• **AVAILABLE RECORDS**:
*****
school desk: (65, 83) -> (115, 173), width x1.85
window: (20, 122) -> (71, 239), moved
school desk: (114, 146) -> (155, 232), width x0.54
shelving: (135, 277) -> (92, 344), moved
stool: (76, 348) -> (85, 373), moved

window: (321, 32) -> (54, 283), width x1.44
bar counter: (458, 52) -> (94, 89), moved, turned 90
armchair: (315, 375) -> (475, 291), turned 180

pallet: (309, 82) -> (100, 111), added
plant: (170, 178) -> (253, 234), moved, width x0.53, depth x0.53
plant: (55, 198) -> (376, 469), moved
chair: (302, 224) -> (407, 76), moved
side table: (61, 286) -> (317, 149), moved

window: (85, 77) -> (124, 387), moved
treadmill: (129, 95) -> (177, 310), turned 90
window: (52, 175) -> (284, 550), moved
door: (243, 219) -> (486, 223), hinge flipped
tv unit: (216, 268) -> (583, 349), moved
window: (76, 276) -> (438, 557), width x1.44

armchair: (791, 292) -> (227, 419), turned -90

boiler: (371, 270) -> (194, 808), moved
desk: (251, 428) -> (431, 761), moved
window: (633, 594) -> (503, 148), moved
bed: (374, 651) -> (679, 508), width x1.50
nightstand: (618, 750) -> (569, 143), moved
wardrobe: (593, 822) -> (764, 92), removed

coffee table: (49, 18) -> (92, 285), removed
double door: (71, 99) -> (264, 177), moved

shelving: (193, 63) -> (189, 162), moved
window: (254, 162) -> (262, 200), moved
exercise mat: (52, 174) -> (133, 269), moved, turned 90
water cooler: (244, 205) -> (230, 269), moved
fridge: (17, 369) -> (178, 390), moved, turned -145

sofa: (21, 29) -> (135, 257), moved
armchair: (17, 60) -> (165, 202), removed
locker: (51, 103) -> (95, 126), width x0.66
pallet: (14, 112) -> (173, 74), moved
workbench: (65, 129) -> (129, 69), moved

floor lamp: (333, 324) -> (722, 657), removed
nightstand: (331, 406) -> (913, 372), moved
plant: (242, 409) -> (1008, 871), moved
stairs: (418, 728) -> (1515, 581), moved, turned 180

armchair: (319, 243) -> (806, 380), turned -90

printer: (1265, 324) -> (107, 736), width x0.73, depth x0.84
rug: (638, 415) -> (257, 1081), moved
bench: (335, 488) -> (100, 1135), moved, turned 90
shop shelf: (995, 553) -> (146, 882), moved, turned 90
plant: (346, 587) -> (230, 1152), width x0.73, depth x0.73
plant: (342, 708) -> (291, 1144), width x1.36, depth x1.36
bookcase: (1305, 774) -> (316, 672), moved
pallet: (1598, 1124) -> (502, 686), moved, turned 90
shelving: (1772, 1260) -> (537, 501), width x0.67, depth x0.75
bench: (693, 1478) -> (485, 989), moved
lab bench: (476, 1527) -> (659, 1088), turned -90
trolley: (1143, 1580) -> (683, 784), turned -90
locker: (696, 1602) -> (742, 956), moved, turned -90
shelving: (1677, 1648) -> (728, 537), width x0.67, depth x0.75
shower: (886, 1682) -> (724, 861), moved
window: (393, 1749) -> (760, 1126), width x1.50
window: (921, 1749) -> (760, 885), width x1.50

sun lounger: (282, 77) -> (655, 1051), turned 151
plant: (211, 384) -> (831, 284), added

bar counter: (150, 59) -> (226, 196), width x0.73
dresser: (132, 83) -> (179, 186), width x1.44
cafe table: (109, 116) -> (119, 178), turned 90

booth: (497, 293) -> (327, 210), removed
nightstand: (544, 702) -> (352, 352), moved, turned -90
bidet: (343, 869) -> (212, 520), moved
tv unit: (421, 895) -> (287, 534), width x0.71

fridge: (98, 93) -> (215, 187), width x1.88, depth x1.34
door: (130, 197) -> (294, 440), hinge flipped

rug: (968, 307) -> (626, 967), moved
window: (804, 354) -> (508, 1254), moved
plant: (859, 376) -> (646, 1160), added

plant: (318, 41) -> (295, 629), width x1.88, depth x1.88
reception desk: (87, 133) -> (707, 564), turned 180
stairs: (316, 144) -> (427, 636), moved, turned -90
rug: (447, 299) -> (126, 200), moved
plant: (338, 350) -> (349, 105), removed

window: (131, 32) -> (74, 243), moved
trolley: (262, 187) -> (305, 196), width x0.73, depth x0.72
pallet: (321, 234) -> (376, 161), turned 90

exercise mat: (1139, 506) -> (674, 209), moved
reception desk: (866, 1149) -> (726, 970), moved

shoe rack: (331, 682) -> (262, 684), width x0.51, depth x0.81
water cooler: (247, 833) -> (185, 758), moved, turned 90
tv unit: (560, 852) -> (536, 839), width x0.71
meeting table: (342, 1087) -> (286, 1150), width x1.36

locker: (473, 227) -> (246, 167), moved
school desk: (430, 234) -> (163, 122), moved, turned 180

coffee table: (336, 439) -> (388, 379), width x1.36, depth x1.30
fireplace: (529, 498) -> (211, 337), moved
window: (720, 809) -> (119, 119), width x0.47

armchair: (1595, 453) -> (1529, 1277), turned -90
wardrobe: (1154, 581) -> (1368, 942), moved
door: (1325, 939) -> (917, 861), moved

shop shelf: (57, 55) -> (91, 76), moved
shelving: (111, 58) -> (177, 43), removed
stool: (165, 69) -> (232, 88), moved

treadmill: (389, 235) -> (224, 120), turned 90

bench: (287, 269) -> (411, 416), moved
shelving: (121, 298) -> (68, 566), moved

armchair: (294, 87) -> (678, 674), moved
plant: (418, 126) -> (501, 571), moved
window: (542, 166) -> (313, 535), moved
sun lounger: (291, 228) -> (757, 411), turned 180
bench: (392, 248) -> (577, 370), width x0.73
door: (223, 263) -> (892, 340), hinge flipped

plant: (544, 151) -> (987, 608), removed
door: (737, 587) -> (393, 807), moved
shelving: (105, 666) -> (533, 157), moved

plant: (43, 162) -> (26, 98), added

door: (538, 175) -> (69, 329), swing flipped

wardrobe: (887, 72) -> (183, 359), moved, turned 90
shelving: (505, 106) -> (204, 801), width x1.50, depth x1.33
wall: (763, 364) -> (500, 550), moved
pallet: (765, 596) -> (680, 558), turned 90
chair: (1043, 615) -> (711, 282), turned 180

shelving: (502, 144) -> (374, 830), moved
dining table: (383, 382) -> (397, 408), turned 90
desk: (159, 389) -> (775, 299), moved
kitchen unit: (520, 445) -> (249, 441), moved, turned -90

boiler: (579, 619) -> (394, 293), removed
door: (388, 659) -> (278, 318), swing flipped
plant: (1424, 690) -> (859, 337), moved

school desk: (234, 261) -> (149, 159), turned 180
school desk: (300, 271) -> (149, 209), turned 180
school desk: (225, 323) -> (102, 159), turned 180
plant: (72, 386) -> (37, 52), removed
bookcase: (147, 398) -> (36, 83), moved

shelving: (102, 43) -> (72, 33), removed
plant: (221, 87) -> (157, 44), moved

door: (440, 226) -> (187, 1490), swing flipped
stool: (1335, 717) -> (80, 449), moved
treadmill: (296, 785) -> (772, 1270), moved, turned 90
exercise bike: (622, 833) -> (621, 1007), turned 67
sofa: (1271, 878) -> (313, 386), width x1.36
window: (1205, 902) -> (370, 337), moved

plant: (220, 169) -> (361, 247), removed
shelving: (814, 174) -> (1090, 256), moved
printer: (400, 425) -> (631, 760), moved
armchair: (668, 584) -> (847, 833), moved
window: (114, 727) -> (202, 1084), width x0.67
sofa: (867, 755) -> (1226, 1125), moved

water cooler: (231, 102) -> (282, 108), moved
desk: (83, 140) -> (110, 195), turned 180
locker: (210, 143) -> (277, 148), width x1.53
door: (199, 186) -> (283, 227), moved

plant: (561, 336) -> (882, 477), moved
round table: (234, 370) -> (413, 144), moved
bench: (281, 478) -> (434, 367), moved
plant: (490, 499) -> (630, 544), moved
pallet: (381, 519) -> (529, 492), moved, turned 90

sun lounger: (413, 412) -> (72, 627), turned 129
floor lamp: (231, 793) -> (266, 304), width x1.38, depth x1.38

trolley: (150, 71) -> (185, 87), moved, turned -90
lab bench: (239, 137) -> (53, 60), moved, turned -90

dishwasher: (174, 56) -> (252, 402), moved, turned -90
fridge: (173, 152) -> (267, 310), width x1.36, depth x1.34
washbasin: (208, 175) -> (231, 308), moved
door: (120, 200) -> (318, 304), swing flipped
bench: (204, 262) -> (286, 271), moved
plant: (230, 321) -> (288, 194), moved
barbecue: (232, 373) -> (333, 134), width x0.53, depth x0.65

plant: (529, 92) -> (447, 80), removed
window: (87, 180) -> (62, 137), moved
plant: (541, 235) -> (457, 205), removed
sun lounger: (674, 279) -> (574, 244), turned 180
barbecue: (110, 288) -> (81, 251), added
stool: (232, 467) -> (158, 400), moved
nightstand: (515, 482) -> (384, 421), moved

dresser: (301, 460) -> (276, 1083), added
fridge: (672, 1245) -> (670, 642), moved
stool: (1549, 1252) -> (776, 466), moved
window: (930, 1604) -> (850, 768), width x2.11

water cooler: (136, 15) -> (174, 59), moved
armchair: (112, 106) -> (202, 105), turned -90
*****
• **GOAL OF THE EXERCISE**:
In the entries above, find the line with "wardrobe: (887, 72)" and the line with "bench: (281, 478) -> (434, 367), moved", then set down exactly those two and every line between them, nothing else.

• **WRITTEN REPLY**:
wardrobe: (887, 72) -> (183, 359), moved, turned 90
shelving: (505, 106) -> (204, 801), width x1.50, depth x1.33
wall: (763, 364) -> (500, 550), moved
pallet: (765, 596) -> (680, 558), turned 90
chair: (1043, 615) -> (711, 282), turned 180

shelving: (502, 144) -> (374, 830), moved
dining table: (383, 382) -> (397, 408), turned 90
desk: (159, 389) -> (775, 299), moved
kitchen unit: (520, 445) -> (249, 441), moved, turned -90

boiler: (579, 619) -> (394, 293), removed
door: (388, 659) -> (278, 318), swing flipped
plant: (1424, 690) -> (859, 337), moved

school desk: (234, 261) -> (149, 159), turned 180
school desk: (300, 271) -> (149, 209), turned 180
school desk: (225, 323) -> (102, 159), turned 180
plant: (72, 386) -> (37, 52), removed
bookcase: (147, 398) -> (36, 83), moved

shelving: (102, 43) -> (72, 33), removed
plant: (221, 87) -> (157, 44), moved

door: (440, 226) -> (187, 1490), swing flipped
stool: (1335, 717) -> (80, 449), moved
treadmill: (296, 785) -> (772, 1270), moved, turned 90
exercise bike: (622, 833) -> (621, 1007), turned 67
sofa: (1271, 878) -> (313, 386), width x1.36
window: (1205, 902) -> (370, 337), moved

plant: (220, 169) -> (361, 247), removed
shelving: (814, 174) -> (1090, 256), moved
printer: (400, 425) -> (631, 760), moved
armchair: (668, 584) -> (847, 833), moved
window: (114, 727) -> (202, 1084), width x0.67
sofa: (867, 755) -> (1226, 1125), moved

water cooler: (231, 102) -> (282, 108), moved
desk: (83, 140) -> (110, 195), turned 180
locker: (210, 143) -> (277, 148), width x1.53
door: (199, 186) -> (283, 227), moved

plant: (561, 336) -> (882, 477), moved
round table: (234, 370) -> (413, 144), moved
bench: (281, 478) -> (434, 367), moved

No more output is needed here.